WORK TASK -> Could you reproduce the lines below from the one with "SW201: switch (GND, U203/RST)" through the one with "U203: ATtiny13A -> ATtiny85"? Keep both ends and add nothing.

RECORDS SUPPLIED ->
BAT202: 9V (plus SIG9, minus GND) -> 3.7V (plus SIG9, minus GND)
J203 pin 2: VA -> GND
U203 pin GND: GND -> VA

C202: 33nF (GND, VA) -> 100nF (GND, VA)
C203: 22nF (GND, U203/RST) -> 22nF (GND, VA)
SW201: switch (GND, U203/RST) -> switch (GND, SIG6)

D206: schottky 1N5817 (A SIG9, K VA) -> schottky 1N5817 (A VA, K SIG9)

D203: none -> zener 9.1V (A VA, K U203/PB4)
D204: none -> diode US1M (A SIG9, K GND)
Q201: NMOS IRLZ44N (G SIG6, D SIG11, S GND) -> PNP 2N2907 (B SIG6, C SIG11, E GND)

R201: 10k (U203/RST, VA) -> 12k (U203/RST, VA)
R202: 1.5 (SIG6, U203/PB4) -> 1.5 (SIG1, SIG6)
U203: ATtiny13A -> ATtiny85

==

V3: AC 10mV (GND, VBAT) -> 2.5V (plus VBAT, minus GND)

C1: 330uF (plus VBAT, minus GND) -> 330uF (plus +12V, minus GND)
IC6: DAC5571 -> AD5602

--

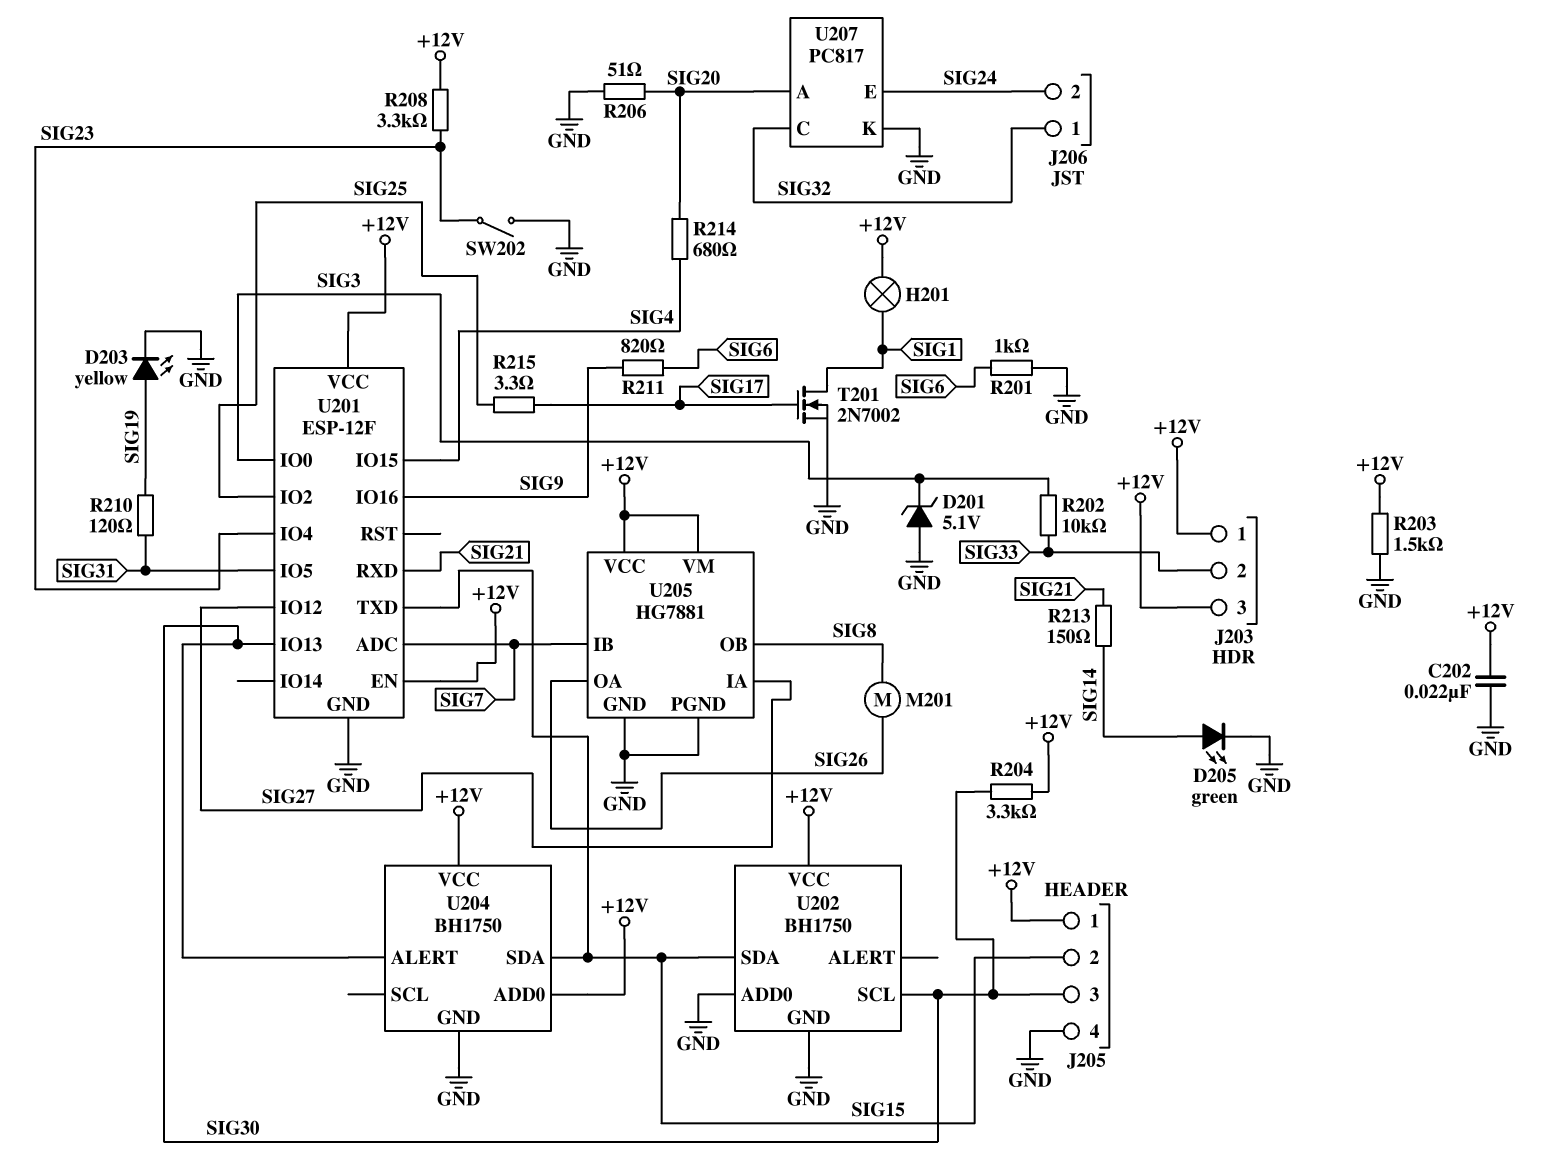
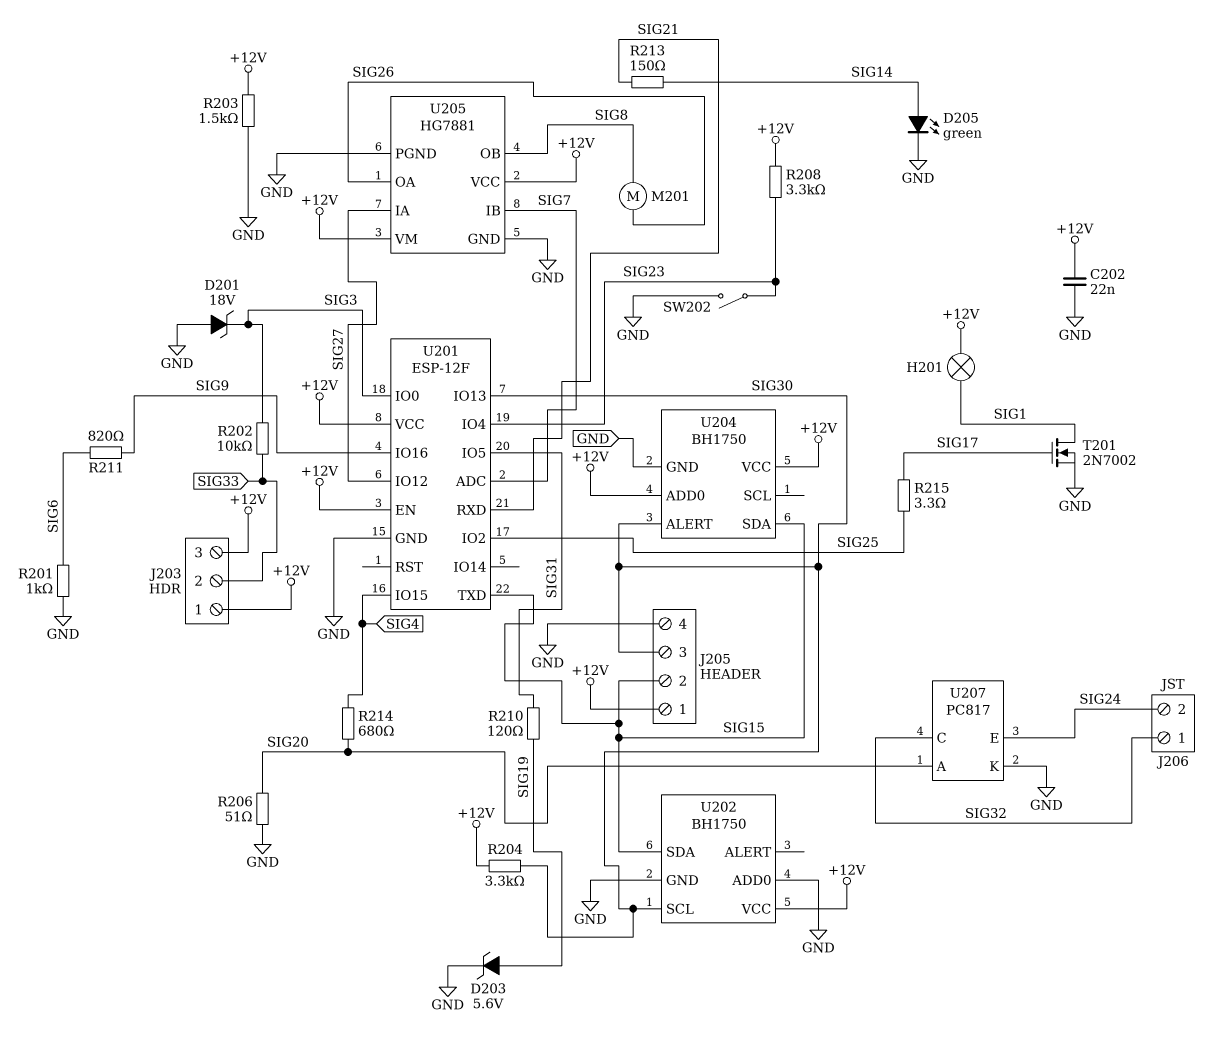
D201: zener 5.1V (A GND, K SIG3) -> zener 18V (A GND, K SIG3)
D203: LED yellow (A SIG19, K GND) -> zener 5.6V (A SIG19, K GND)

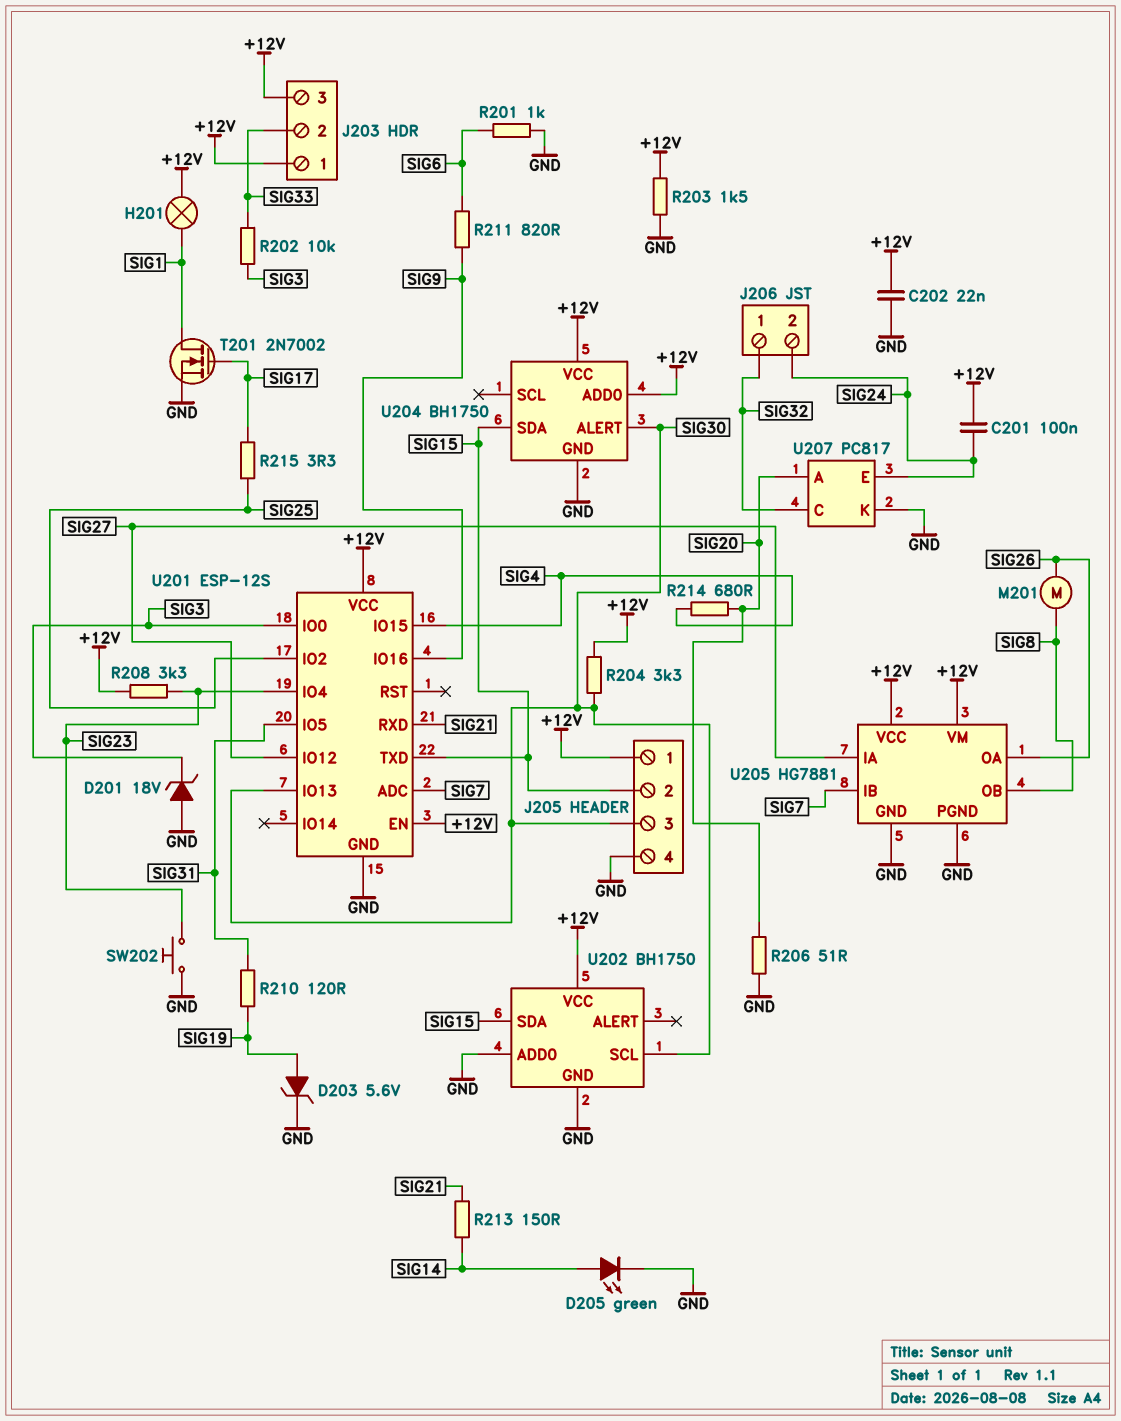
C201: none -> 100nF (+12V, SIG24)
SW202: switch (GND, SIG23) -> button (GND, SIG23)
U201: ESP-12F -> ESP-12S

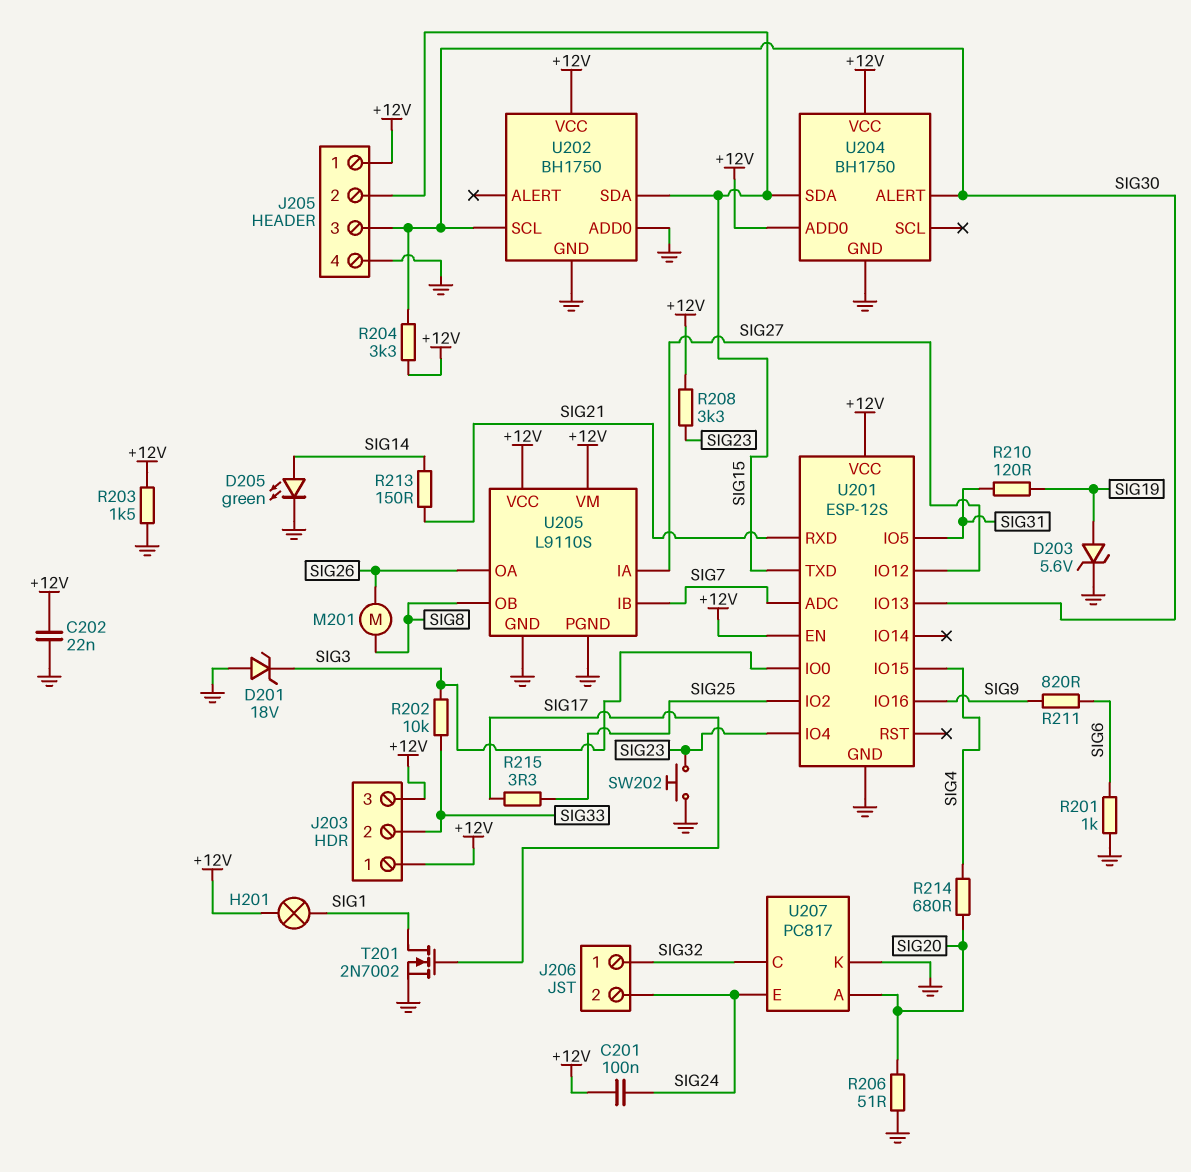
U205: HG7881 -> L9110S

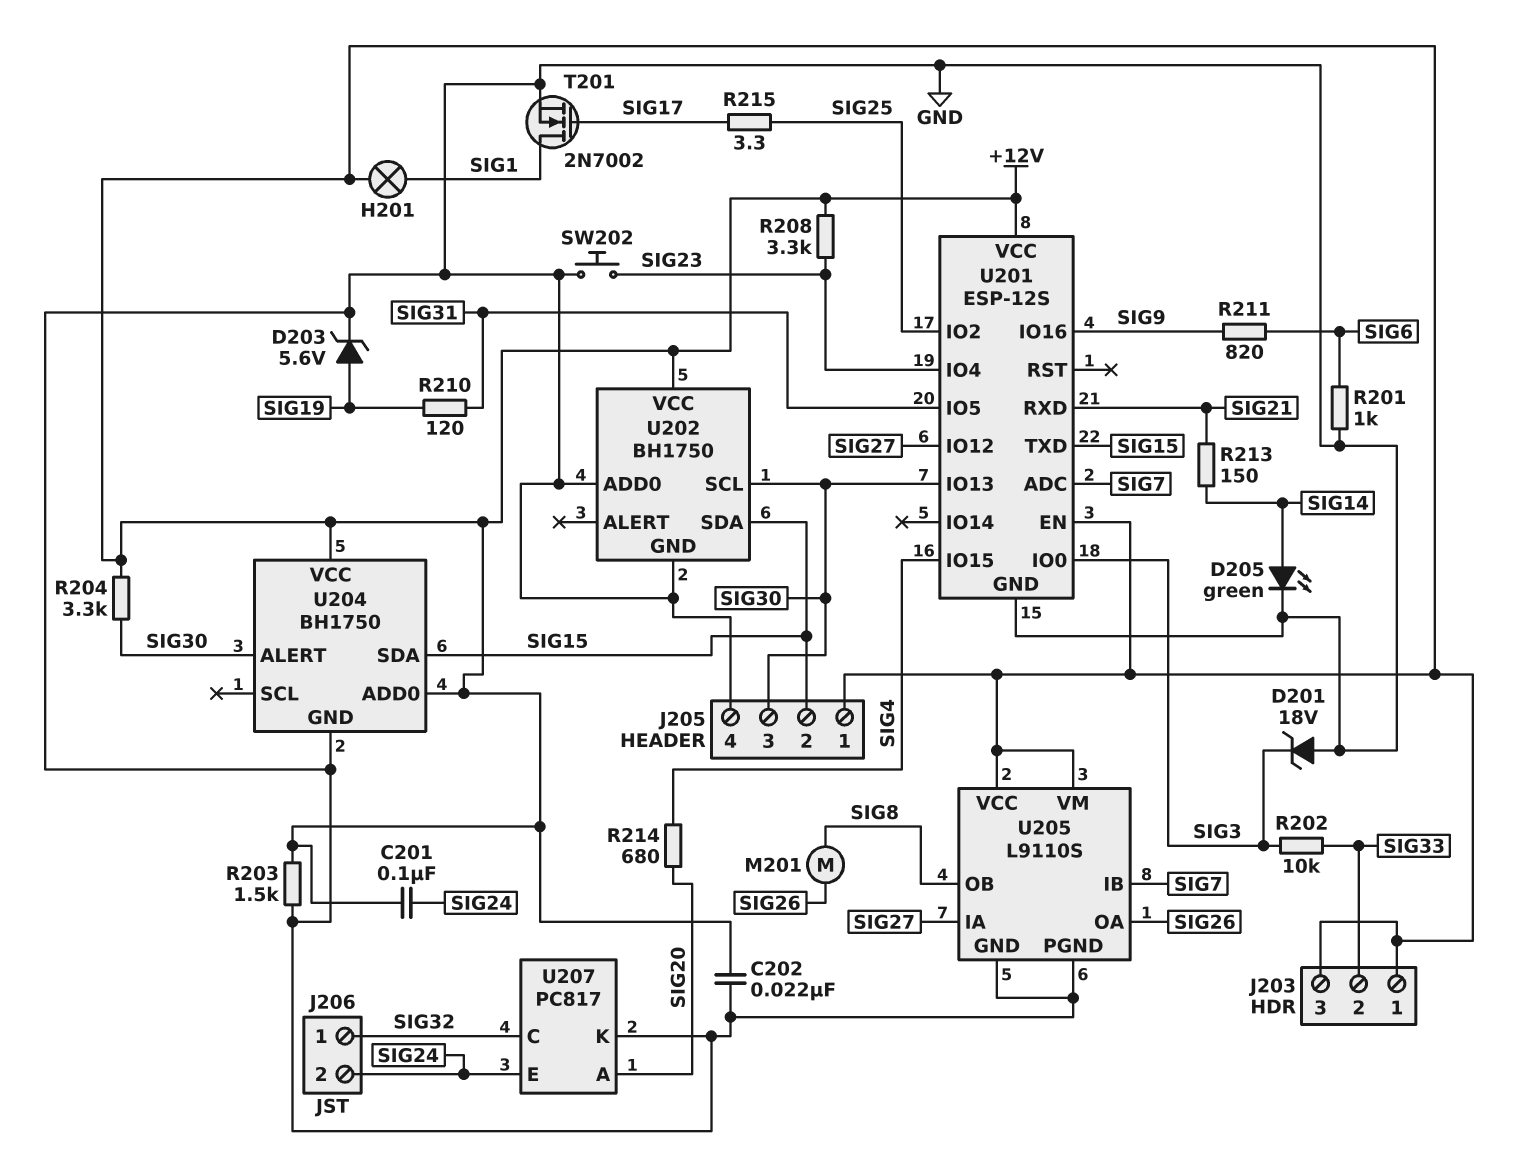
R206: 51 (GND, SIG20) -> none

SOLUTION BELOW ->
SW201: switch (GND, U203/RST) -> switch (GND, SIG6)

D206: schottky 1N5817 (A SIG9, K VA) -> schottky 1N5817 (A VA, K SIG9)

D203: none -> zener 9.1V (A VA, K U203/PB4)
D204: none -> diode US1M (A SIG9, K GND)
Q201: NMOS IRLZ44N (G SIG6, D SIG11, S GND) -> PNP 2N2907 (B SIG6, C SIG11, E GND)

R201: 10k (U203/RST, VA) -> 12k (U203/RST, VA)
R202: 1.5 (SIG6, U203/PB4) -> 1.5 (SIG1, SIG6)
U203: ATtiny13A -> ATtiny85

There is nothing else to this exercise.